++++ Task material
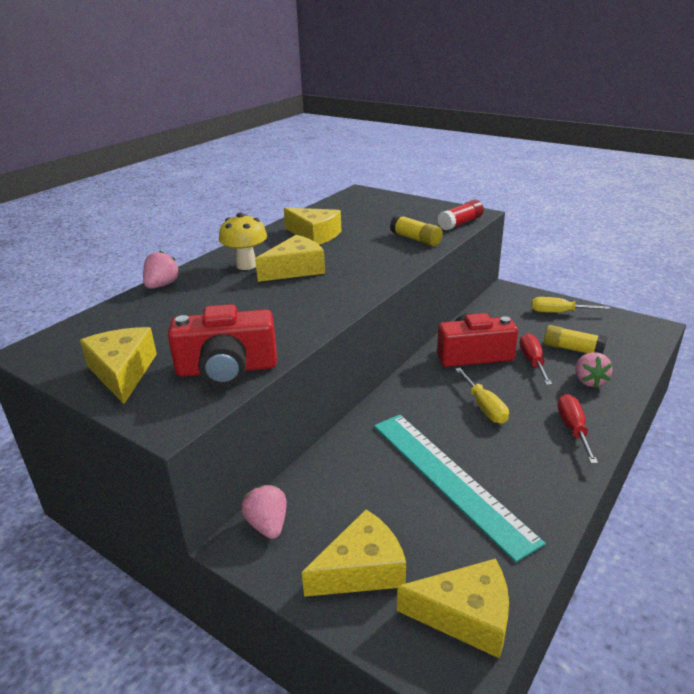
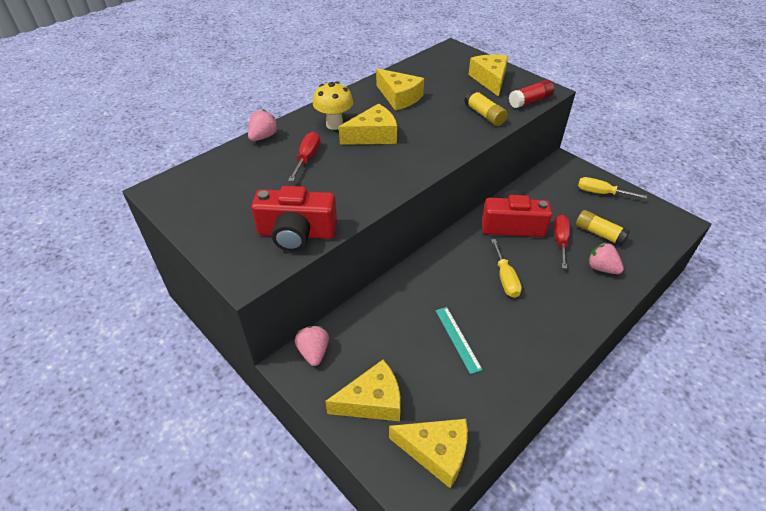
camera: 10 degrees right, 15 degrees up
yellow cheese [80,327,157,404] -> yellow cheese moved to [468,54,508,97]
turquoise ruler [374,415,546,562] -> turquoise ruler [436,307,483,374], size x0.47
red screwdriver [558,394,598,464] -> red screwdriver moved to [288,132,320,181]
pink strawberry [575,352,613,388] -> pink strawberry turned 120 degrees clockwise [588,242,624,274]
++++++++
• _Work task_
For each line above that holds the string "moved", provide a copy of that line.

• _Reply_
yellow cheese [80,327,157,404] -> yellow cheese moved to [468,54,508,97]
red screwdriver [558,394,598,464] -> red screwdriver moved to [288,132,320,181]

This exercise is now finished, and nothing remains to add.